**WHAT IS REQUIRED**
Needed from the data below: every line from the one with "(387, 189) = (472, 281): red domino -> none" up to and including the one with "(636, 167) = (250, 221): brown", repeated exactly and with nothing else.

Object change descriptions

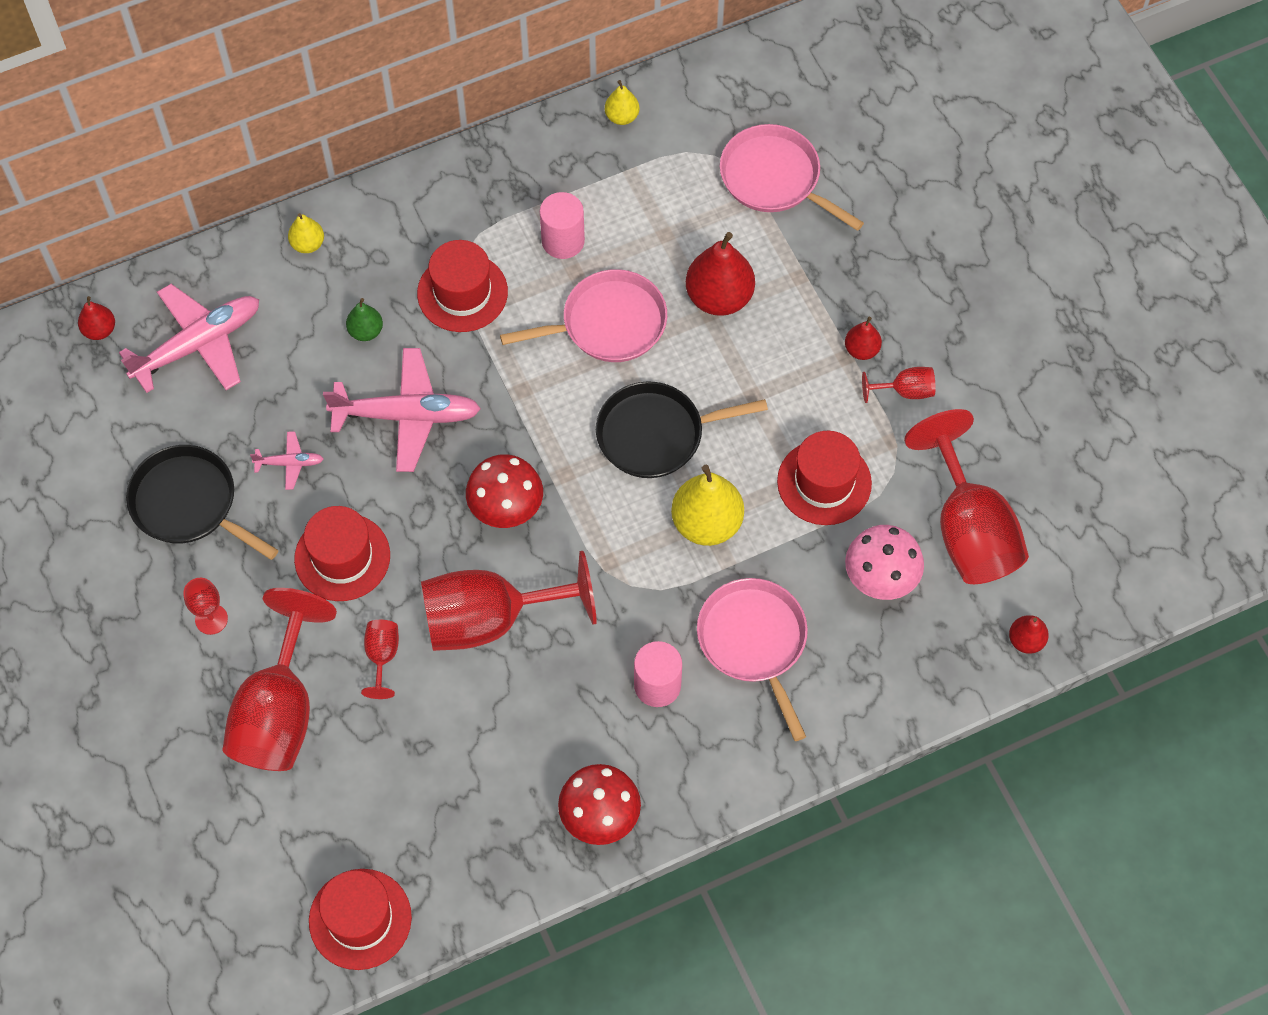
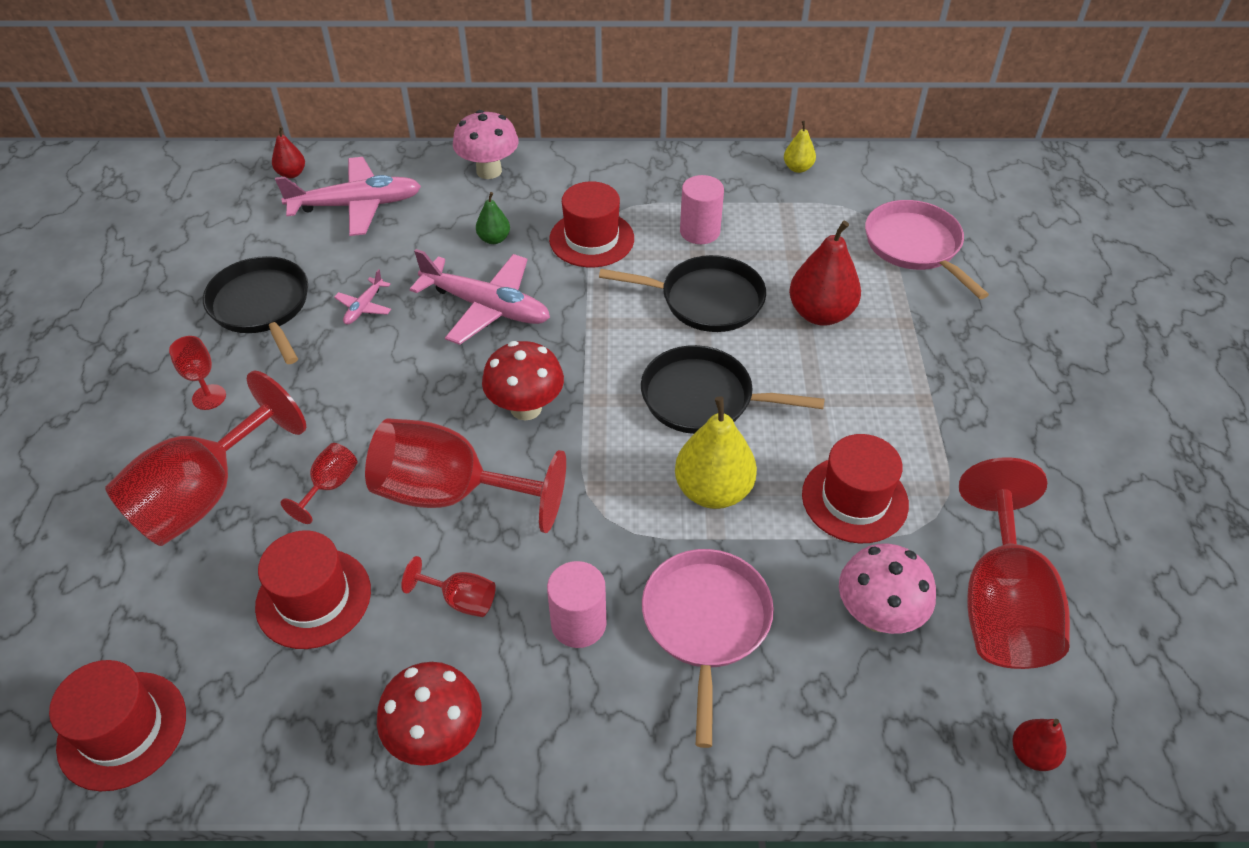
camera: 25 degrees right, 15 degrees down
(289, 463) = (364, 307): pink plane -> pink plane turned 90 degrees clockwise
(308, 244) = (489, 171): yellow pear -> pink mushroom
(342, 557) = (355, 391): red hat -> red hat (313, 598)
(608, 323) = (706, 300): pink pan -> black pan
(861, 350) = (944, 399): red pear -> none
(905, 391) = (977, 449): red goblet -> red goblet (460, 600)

...

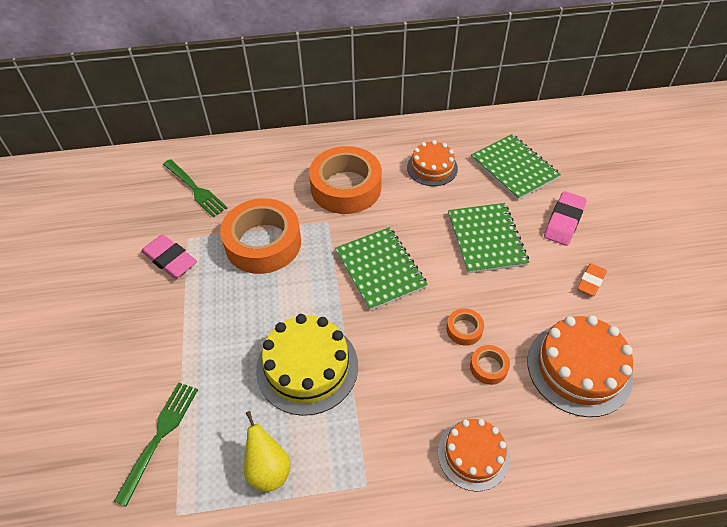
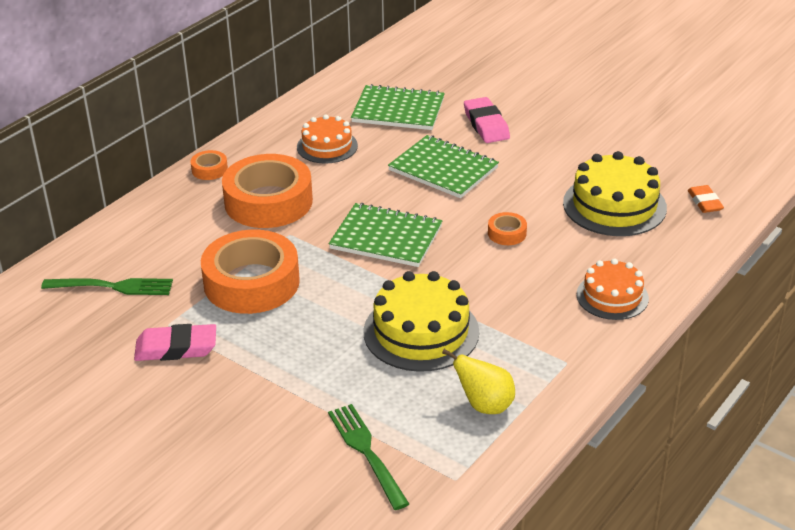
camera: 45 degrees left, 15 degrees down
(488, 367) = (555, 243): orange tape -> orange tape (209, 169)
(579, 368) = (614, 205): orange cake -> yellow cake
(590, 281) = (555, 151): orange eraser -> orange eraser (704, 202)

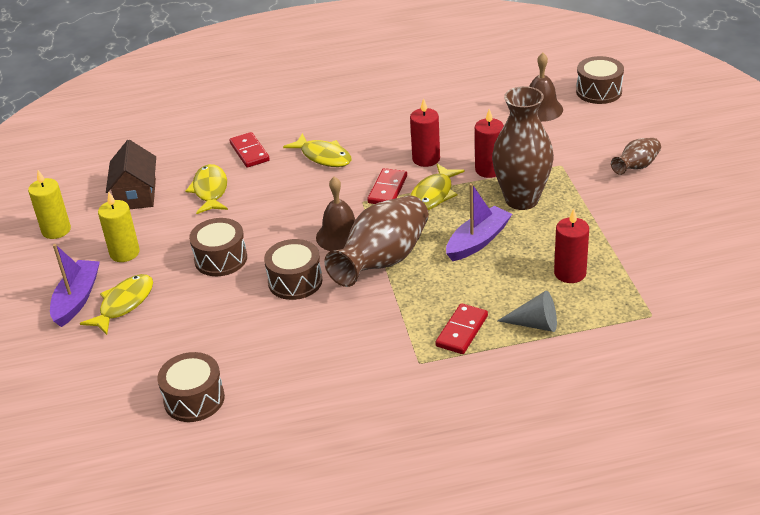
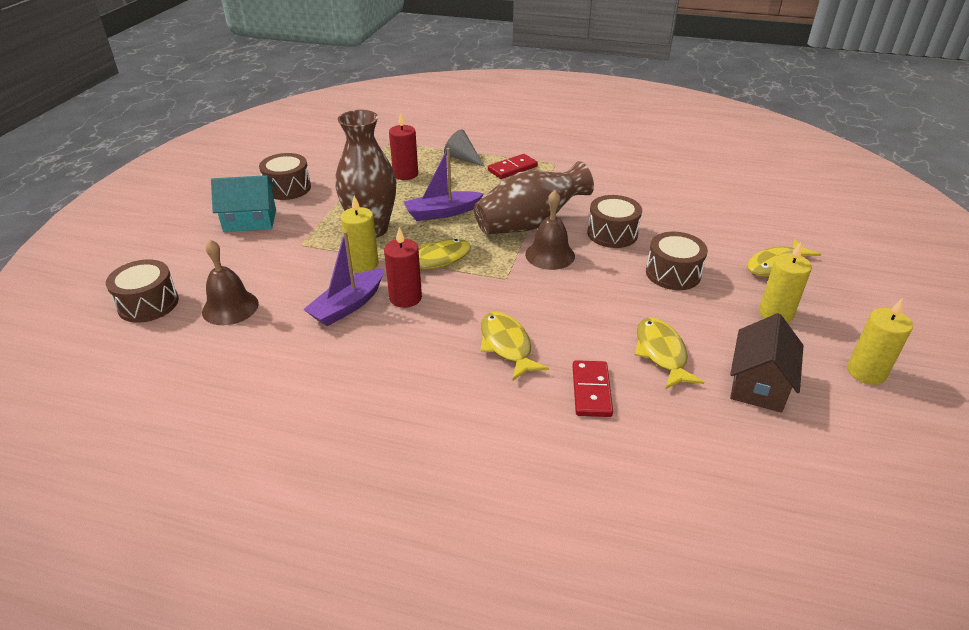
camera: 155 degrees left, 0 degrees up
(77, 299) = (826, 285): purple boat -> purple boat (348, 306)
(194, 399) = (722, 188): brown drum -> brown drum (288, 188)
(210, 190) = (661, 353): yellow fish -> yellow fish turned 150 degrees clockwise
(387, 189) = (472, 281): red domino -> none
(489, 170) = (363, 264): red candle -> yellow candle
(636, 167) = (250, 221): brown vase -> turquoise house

**TASK RESPONSE**
(387, 189) = (472, 281): red domino -> none
(489, 170) = (363, 264): red candle -> yellow candle
(636, 167) = (250, 221): brown vase -> turquoise house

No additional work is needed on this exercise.